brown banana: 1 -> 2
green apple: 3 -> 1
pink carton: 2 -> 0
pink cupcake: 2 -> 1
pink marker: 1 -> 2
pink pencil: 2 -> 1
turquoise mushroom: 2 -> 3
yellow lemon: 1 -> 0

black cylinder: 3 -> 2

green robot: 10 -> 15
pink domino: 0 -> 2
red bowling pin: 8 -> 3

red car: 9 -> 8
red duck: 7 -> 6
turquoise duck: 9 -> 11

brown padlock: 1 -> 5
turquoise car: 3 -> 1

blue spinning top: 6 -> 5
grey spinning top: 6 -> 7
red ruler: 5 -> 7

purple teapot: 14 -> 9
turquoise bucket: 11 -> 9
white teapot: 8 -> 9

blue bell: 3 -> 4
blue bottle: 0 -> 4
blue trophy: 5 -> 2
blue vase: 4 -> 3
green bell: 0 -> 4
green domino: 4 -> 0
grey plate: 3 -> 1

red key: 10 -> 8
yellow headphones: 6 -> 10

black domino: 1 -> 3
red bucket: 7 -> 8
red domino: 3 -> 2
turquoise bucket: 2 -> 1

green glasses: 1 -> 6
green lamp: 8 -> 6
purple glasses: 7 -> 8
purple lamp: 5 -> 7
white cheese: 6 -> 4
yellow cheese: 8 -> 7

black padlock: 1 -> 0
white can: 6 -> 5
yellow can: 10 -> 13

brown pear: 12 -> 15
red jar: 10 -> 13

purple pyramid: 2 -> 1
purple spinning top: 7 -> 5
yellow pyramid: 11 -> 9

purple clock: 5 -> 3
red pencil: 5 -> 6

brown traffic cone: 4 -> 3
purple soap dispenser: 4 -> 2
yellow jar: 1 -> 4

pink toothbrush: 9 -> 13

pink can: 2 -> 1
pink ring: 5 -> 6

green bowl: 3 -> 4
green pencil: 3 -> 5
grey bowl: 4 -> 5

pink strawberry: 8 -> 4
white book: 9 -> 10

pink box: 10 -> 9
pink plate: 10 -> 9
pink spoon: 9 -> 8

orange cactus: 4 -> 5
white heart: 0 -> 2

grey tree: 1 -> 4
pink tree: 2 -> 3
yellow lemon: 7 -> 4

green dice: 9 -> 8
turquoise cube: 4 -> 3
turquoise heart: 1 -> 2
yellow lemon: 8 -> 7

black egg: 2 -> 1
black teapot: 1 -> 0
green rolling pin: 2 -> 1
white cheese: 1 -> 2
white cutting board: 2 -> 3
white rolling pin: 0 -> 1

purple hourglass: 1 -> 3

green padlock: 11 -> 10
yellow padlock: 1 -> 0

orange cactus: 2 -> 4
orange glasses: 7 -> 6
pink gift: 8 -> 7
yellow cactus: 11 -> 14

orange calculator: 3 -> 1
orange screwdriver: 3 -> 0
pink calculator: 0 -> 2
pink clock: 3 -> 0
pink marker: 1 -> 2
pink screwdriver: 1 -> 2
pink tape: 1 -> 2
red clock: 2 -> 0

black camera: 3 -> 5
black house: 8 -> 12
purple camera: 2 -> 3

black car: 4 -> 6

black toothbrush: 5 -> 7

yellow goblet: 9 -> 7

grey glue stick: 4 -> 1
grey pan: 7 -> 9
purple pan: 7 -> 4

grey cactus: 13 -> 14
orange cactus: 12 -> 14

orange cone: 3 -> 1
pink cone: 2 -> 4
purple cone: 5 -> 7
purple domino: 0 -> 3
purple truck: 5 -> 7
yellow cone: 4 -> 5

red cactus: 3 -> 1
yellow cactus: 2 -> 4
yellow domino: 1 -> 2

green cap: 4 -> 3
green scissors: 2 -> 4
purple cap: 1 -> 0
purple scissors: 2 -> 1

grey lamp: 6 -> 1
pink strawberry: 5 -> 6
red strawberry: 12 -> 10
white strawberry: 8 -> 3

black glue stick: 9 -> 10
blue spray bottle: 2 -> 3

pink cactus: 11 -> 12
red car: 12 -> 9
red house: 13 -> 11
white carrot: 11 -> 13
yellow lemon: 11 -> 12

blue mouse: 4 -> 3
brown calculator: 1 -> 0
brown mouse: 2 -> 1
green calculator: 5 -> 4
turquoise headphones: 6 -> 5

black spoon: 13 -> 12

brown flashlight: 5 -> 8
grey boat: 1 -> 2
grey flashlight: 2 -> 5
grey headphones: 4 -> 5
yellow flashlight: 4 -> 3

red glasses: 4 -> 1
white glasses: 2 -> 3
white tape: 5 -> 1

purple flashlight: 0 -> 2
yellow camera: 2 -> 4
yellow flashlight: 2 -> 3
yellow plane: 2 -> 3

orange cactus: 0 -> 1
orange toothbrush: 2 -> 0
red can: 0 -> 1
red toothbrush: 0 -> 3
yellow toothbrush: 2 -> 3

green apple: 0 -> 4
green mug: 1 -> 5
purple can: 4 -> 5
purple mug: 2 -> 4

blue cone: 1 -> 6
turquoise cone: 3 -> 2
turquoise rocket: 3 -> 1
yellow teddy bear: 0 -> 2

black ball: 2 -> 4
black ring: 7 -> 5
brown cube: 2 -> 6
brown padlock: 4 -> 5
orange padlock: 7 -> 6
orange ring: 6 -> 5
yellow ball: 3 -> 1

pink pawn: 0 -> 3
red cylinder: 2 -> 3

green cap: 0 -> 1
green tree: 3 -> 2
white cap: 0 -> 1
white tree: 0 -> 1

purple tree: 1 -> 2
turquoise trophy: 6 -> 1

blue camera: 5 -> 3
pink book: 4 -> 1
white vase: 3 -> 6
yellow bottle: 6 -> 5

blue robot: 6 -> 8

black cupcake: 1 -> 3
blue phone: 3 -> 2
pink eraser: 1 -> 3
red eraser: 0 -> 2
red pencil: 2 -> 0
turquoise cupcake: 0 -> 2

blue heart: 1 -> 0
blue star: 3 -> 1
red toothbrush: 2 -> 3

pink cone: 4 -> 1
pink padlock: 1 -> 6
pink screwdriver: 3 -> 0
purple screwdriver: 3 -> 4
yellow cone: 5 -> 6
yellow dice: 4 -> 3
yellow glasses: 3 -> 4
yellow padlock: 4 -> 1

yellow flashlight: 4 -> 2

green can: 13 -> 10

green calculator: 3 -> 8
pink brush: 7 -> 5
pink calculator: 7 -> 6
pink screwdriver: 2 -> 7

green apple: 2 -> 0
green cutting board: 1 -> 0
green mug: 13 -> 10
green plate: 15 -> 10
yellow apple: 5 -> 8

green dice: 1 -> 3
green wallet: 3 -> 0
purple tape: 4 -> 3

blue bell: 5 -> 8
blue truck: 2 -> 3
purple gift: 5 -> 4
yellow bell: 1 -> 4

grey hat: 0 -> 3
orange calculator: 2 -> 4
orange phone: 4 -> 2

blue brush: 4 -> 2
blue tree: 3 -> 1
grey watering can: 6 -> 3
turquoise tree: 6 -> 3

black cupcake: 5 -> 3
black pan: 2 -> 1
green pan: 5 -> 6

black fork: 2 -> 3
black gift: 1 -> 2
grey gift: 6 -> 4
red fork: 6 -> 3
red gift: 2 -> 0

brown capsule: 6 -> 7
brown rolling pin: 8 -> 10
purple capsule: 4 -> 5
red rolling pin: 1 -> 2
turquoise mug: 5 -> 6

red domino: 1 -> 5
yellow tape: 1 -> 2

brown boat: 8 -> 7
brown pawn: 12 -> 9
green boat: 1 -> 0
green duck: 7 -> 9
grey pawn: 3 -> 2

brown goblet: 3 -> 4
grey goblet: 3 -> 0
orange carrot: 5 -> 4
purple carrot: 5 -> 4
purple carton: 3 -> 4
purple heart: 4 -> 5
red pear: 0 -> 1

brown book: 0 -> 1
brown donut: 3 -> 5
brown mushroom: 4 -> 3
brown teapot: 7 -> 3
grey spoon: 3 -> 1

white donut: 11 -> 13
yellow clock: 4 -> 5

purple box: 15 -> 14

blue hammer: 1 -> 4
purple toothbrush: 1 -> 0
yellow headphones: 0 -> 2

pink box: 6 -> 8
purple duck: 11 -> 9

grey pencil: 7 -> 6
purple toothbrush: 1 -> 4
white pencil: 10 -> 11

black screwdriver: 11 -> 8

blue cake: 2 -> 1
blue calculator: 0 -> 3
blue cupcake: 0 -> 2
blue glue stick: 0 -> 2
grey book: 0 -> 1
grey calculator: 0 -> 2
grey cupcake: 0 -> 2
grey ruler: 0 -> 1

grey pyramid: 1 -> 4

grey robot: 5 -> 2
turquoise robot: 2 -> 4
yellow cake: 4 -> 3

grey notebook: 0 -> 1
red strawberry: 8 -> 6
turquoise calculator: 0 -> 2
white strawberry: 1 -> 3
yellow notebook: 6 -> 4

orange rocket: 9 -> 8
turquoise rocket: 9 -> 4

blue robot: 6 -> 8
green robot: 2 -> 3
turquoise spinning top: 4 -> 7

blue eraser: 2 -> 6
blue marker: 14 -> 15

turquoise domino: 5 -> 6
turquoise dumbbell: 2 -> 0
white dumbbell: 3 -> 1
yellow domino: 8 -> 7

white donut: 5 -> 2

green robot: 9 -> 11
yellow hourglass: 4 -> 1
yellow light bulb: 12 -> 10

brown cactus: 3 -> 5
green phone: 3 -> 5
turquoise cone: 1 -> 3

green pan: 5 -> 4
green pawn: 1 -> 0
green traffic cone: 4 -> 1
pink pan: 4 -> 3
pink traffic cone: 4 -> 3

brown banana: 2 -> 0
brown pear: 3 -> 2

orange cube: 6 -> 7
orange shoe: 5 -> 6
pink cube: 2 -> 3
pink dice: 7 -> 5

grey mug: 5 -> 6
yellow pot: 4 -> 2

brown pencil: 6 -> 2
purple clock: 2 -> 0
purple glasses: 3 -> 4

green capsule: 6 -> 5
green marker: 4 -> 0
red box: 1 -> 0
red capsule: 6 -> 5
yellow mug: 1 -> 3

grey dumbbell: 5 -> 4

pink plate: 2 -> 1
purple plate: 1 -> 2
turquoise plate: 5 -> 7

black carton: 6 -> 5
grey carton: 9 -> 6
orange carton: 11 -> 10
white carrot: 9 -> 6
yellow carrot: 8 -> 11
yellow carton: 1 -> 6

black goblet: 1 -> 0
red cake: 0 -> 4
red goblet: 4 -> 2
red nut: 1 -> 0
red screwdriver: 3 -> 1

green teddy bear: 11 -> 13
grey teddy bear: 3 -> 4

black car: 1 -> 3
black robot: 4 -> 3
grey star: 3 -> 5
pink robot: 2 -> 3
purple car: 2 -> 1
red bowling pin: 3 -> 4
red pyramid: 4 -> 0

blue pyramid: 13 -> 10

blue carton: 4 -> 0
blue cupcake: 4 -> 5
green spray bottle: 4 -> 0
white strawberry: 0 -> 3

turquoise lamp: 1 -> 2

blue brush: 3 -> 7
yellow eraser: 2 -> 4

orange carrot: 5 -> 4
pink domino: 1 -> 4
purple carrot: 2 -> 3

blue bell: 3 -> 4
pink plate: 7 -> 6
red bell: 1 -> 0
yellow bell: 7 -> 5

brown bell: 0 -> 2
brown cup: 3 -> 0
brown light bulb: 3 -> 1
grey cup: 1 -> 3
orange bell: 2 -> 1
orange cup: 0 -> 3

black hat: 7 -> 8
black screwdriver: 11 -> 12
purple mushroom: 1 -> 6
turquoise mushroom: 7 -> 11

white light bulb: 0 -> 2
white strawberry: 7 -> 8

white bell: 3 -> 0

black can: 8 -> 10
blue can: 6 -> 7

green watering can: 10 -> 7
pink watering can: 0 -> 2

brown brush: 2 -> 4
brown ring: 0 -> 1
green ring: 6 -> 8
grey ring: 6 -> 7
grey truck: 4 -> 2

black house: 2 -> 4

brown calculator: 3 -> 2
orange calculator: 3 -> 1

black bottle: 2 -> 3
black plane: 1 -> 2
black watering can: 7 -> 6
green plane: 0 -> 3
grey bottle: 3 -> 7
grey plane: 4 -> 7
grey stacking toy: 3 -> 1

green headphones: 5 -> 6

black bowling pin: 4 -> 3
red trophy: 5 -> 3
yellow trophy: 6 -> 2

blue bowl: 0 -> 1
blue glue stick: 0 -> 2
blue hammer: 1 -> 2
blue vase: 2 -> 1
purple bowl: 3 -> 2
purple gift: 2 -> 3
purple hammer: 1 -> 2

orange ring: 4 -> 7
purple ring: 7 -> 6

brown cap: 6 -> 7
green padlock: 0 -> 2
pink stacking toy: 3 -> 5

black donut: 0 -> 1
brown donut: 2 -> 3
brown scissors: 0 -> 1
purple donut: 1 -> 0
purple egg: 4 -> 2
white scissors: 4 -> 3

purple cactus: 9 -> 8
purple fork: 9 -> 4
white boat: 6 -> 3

(TASK INSTRUCTIONS) Look through the records above for the word "carrot" and state how many lines contain it, giving the number alone.

(RESPONSE TO THIS TASK) 7